> **YOUR ASSIGNMENT**:
Each line from the one with "The camera went 120" through the final line of the entries below must be printed exactly, and the pictures must not be.

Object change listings
---

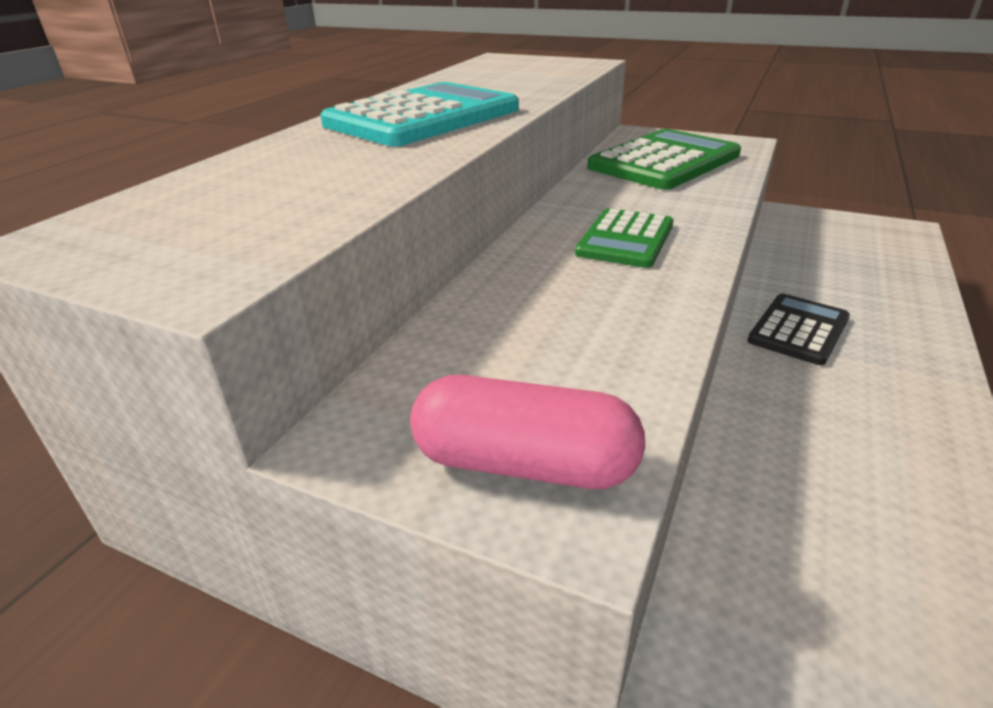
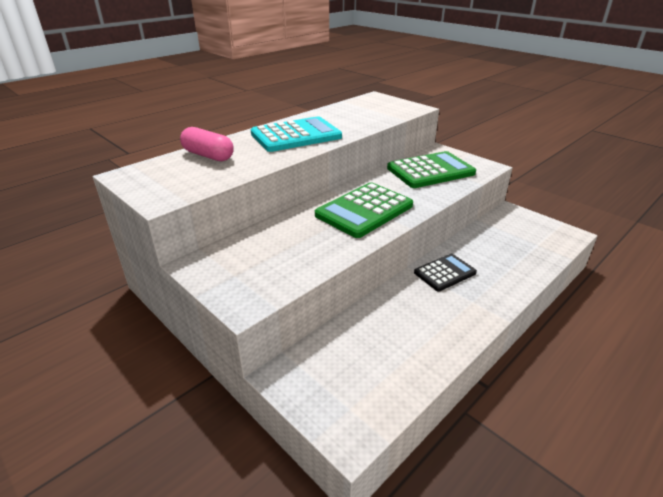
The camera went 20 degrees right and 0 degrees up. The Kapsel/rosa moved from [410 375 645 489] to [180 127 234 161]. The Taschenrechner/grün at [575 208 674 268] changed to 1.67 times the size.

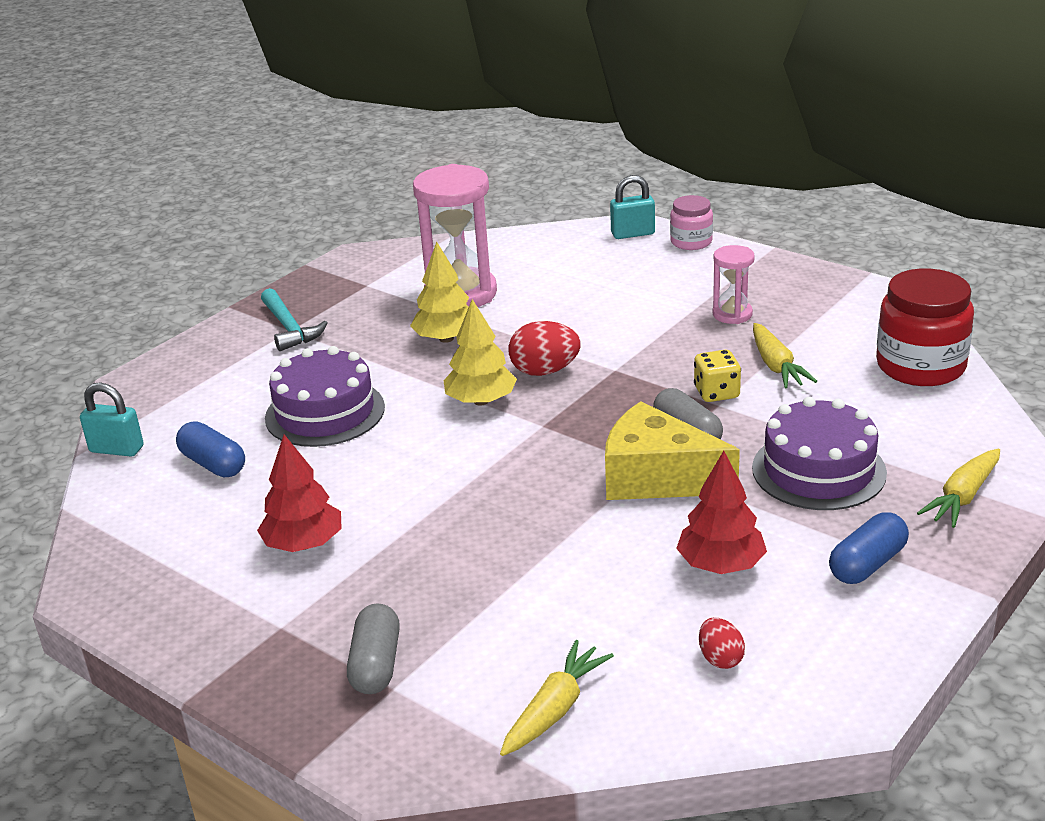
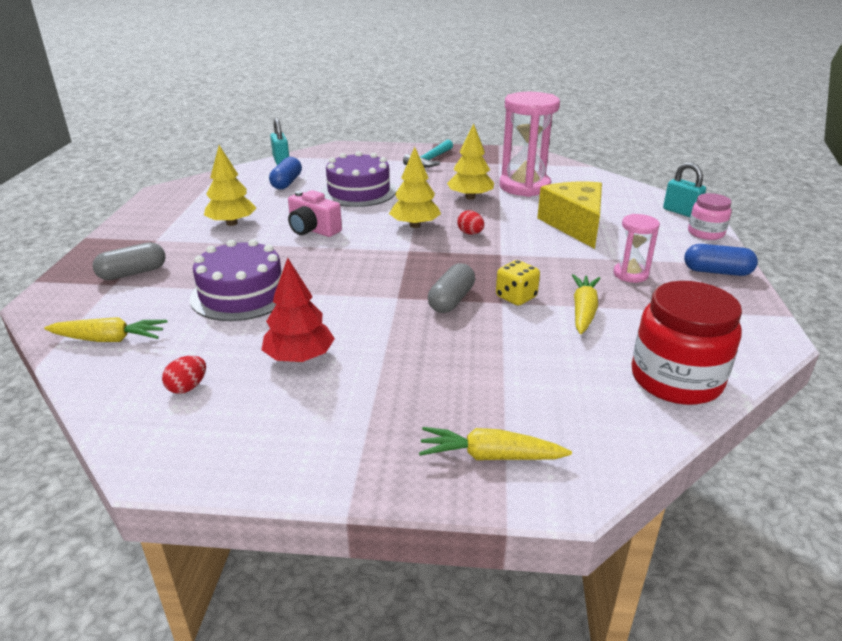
The camera went 55 degrees right and 0 degrees up. The Kuchen/lila moved from [752 397 887 510] to [190 239 282 321]. The Baum/rot at [257 434 342 552] became the Baum/gelb at [204 145 256 226]. The Kamera/rosa at [288 190 342 237] appeared. The Ei/rot at [509 321 581 376] changed to 0.59 times the size. The Käse/gelb moved from [605 401 740 500] to [537 182 602 249]. The Karotte/gelb at [753 323 817 388] turned 150 degrees clockwise. The Kapsel/blau moved from [829 513 909 584] to [684 244 758 276].

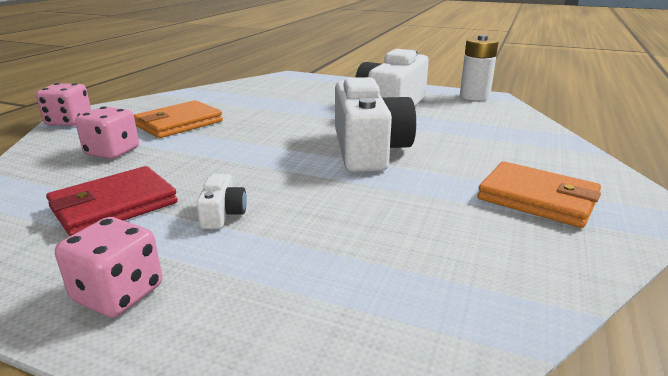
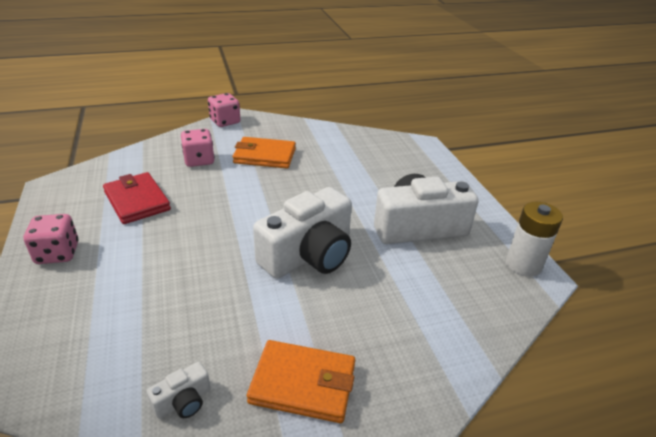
The camera went 50 degrees right and 10 degrees up. The Geldbörse/rot at [46 166 178 236] turned 45 degrees clockwise. The Kamera/weiß moved from [196 174 247 229] to [146 362 211 419]. The Geldbörse/orange at [477 161 601 228] turned 75 degrees counterclockwise.

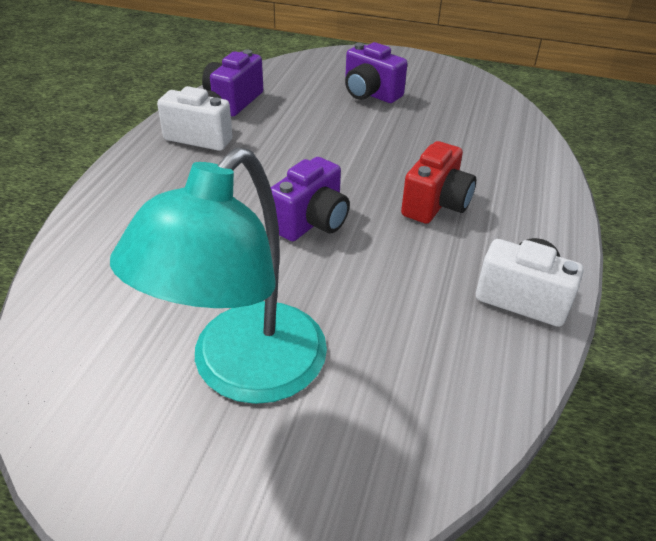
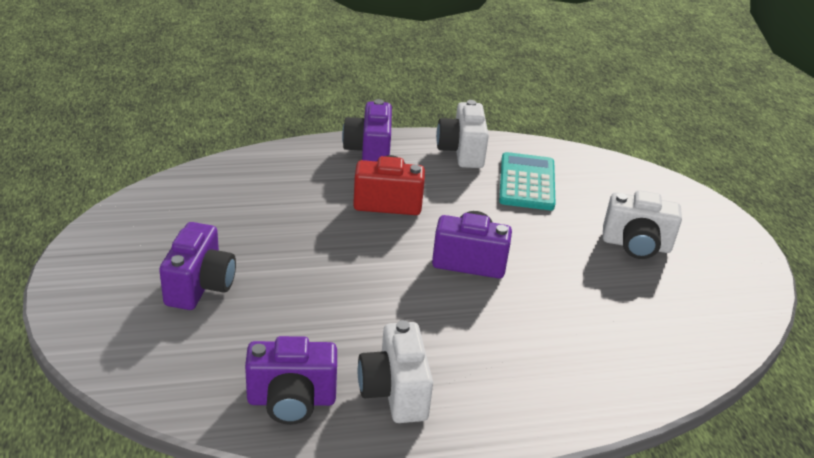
The camera went 120 degrees left and 5 degrees down. The Kamera/lila at [342 99 392 161] appeared. The Taschenrechner/türkis at [499 152 556 210] appeared. The Lampe/türkis at [110 148 327 404] was replaced by the Kamera/weiß at [603 190 682 259].

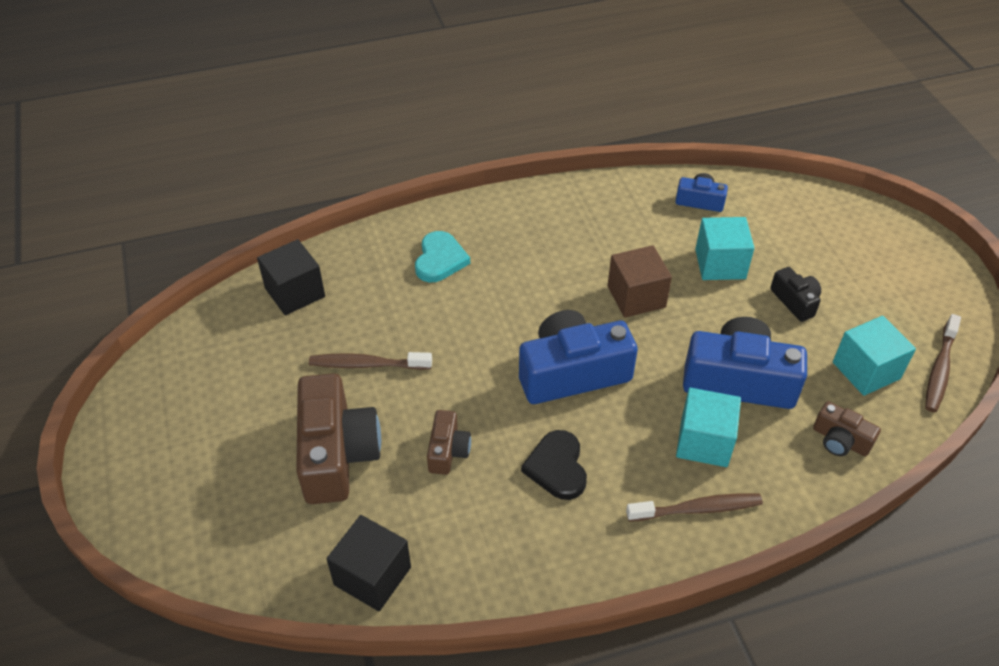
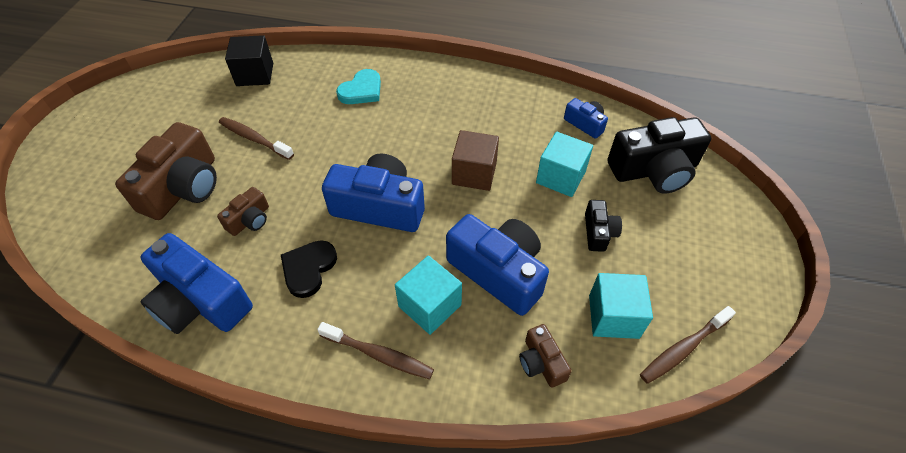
The camera went 30 degrees right and 5 degrees up. The Kamera/blau at [140 233 253 334] appeared. The Kamera/schwarz at [608 117 711 194] appeared. The Kubus/schwarz at [327 515 411 611] disappeared.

---

> **TASK RESULT**:
The camera went 120 degrees left and 5 degrees down. The Kamera/lila at [342 99 392 161] appeared. The Taschenrechner/türkis at [499 152 556 210] appeared. The Lampe/türkis at [110 148 327 404] was replaced by the Kamera/weiß at [603 190 682 259].

The camera went 30 degrees right and 5 degrees up. The Kamera/blau at [140 233 253 334] appeared. The Kamera/schwarz at [608 117 711 194] appeared. The Kubus/schwarz at [327 515 411 611] disappeared.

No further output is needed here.